> [ABOUT THIS TASK] From the entries below, transcribe exactly the lines between the line holding "(261, 478) = (198, 288): yellow" and the line holding "(361, 151) = (478, 119): none -> red apple", inclusive; skip all other lines.

> [EXCERPTED DATA]
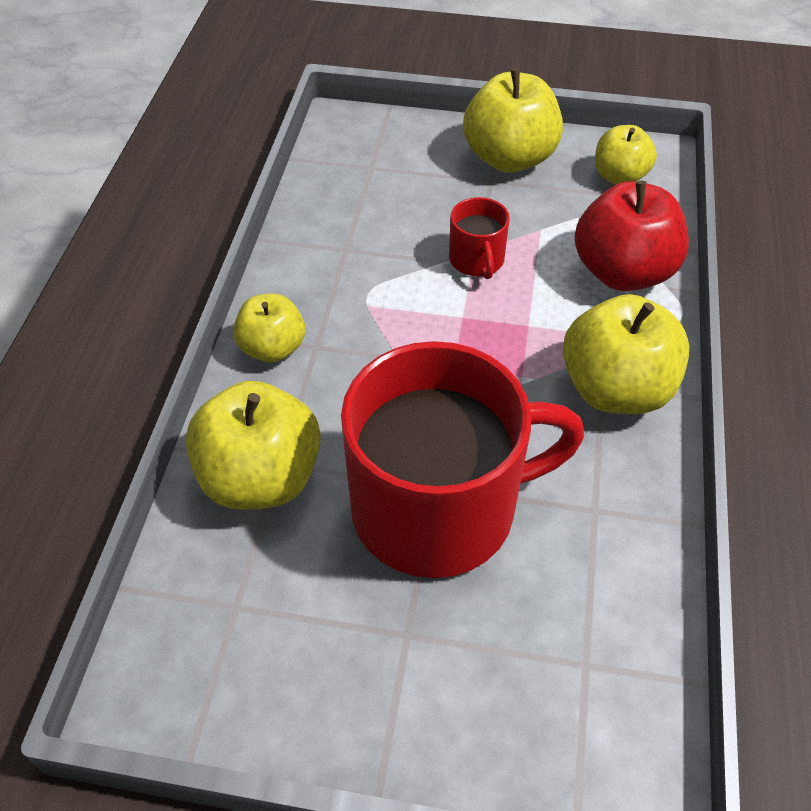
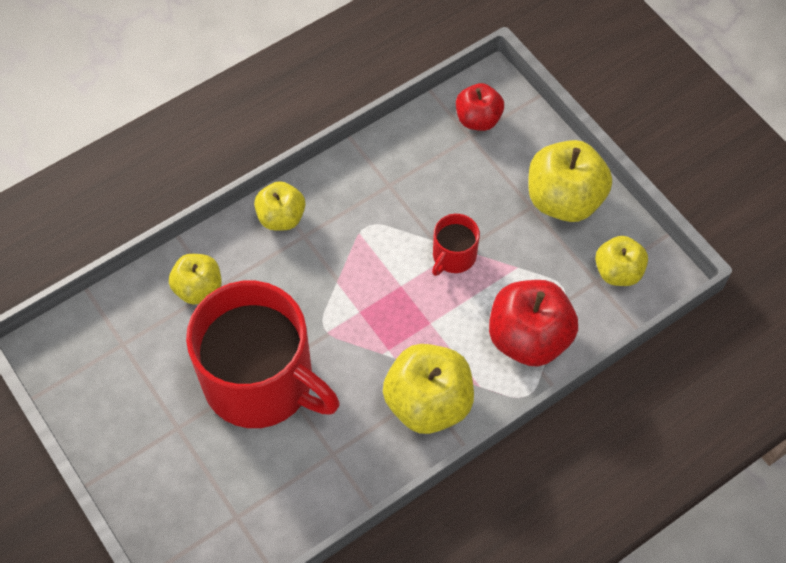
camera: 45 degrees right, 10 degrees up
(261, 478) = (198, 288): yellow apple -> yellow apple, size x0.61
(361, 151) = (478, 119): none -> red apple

* * *

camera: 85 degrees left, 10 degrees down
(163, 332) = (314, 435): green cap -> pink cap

> [EXERCISE RESPONSE]
(261, 478) = (198, 288): yellow apple -> yellow apple, size x0.61
(361, 151) = (478, 119): none -> red apple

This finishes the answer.